- [TASK OBJECTIVE] If a line of the data below contains the string "turned", copy it into your answer.

- [EXTRACTED DATA]
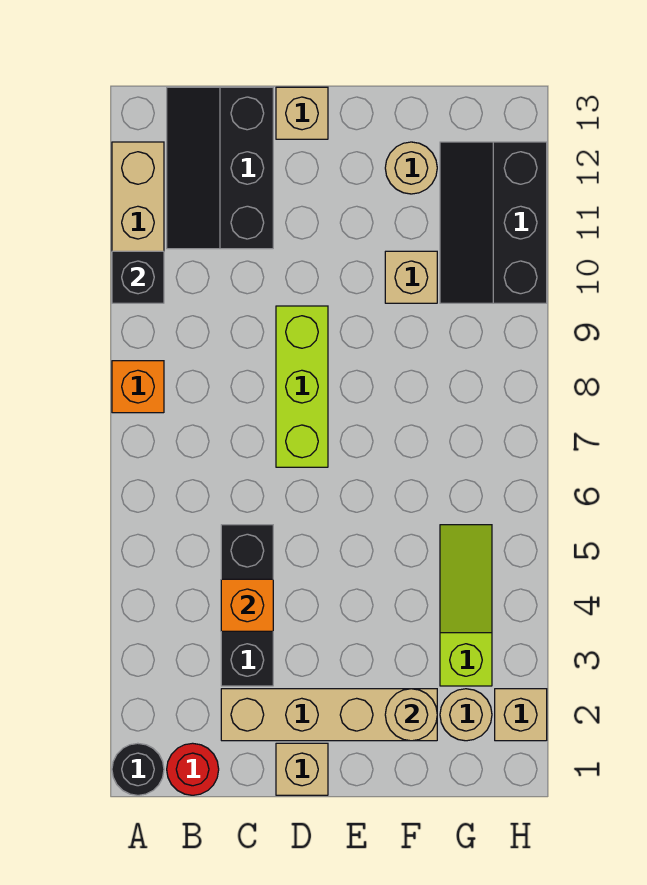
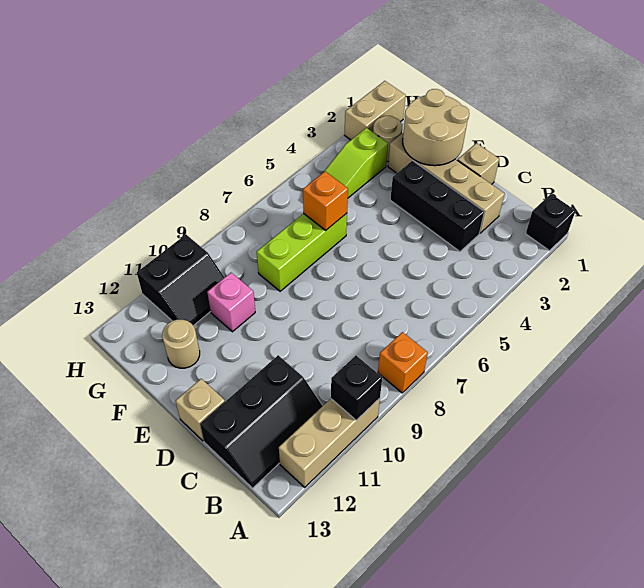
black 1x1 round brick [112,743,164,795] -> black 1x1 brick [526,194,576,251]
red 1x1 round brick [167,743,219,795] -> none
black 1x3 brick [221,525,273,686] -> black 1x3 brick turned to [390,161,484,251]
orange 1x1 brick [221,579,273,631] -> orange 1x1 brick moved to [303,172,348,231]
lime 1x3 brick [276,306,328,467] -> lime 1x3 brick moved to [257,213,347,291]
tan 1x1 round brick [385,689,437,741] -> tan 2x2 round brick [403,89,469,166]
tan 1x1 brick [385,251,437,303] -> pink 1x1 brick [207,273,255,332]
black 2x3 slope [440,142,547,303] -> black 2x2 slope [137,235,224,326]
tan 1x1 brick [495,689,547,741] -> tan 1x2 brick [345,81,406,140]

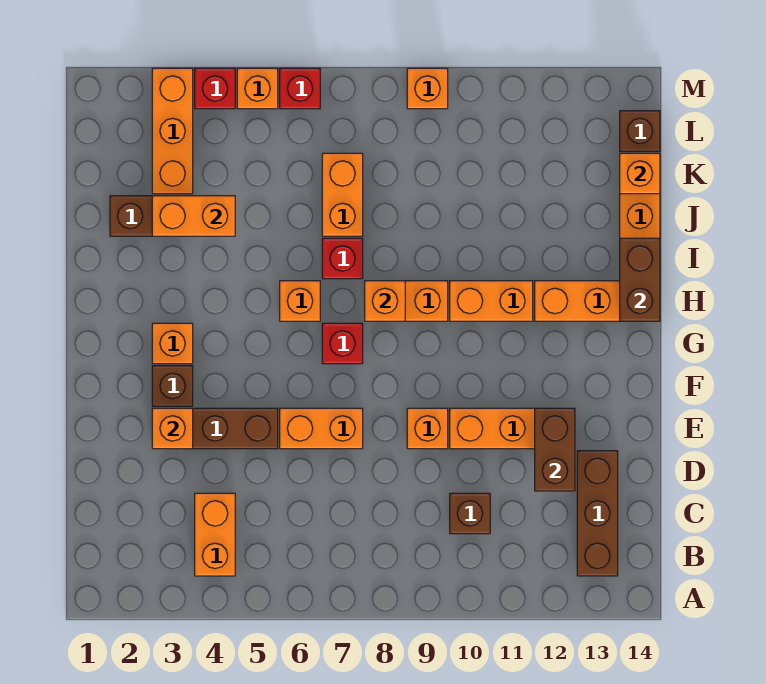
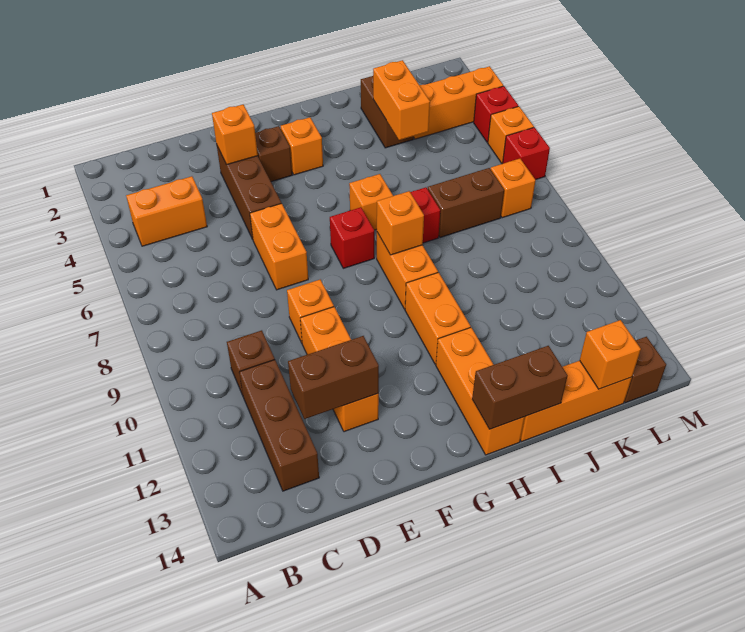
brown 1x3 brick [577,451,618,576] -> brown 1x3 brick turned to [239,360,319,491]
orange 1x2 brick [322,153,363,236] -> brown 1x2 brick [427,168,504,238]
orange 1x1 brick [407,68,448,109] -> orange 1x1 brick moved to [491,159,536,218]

- [ANSWER BOX]
black 1x3 brick [221,525,273,686] -> black 1x3 brick turned to [390,161,484,251]
brown 1x3 brick [577,451,618,576] -> brown 1x3 brick turned to [239,360,319,491]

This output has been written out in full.